Your objective: Without the pictures, give every record again exactly.
----
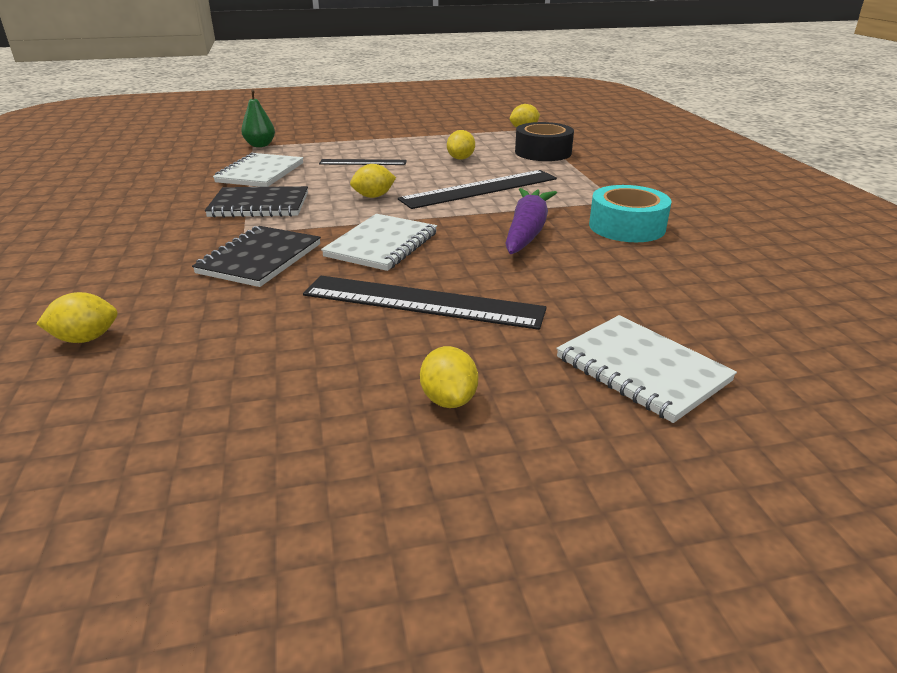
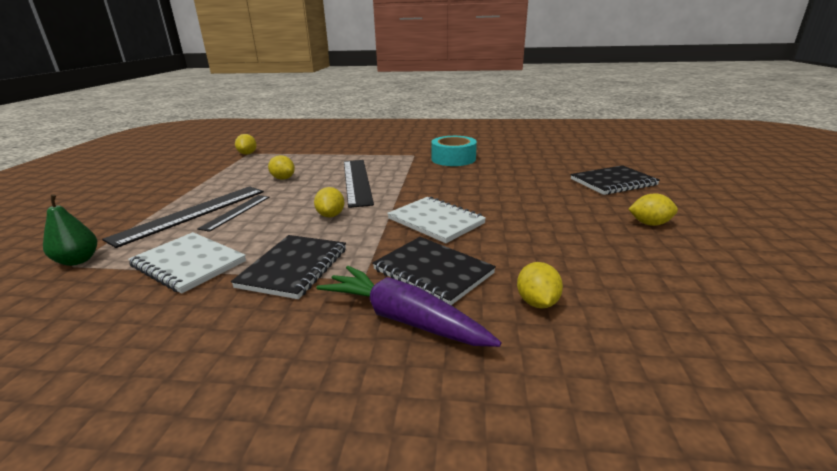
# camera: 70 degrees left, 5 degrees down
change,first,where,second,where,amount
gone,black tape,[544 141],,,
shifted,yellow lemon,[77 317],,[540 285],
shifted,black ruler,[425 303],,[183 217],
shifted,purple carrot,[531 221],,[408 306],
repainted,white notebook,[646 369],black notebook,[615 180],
----
Response for this exercise:
# camera: 70 degrees left, 5 degrees down
change,first,where,second,where,amount
gone,black tape,[544 141],,,
shifted,yellow lemon,[77 317],,[540 285],
shifted,black ruler,[425 303],,[183 217],
shifted,purple carrot,[531 221],,[408 306],
repainted,white notebook,[646 369],black notebook,[615 180],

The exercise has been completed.